:: Data in this exercise ::

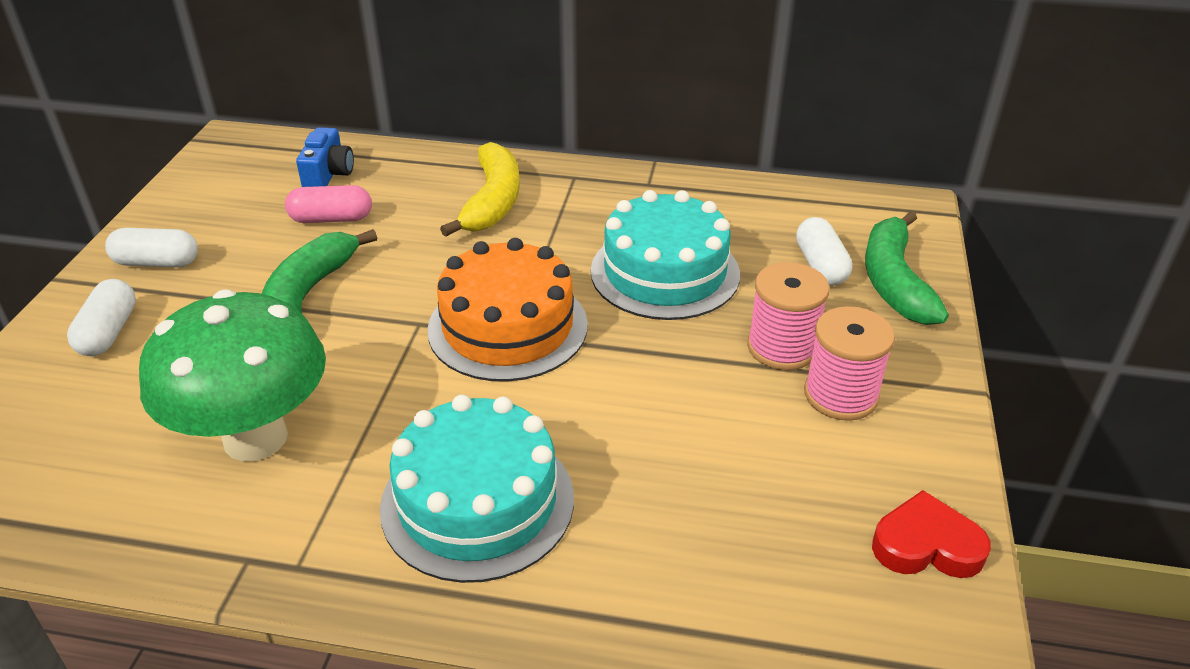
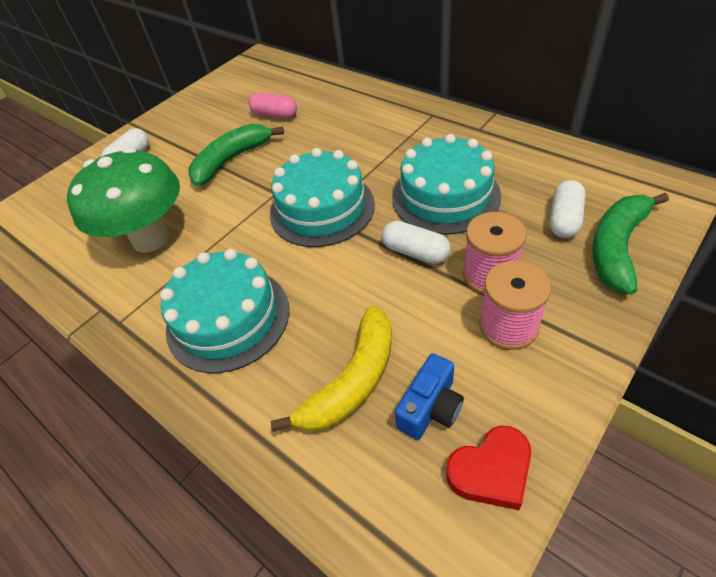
camera: 35 degrees right, 10 degrees up
(157, 262) = (176, 123): white capsule -> white capsule (415, 252)
(328, 174) = (292, 87): blue camera -> blue camera (430, 408)
(492, 201) = (370, 122): yellow banana -> yellow banana (352, 381)
(507, 327) = (322, 209): orange cake -> turquoise cake
(926, 545) = (491, 471): red heart -> red heart turned 120 degrees clockwise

:::

> **Action item**
Each entry above must be restated word for word; the pictures stay out of the copy.

> **Exercise output**
camera: 35 degrees right, 10 degrees up
(157, 262) = (176, 123): white capsule -> white capsule (415, 252)
(328, 174) = (292, 87): blue camera -> blue camera (430, 408)
(492, 201) = (370, 122): yellow banana -> yellow banana (352, 381)
(507, 327) = (322, 209): orange cake -> turquoise cake
(926, 545) = (491, 471): red heart -> red heart turned 120 degrees clockwise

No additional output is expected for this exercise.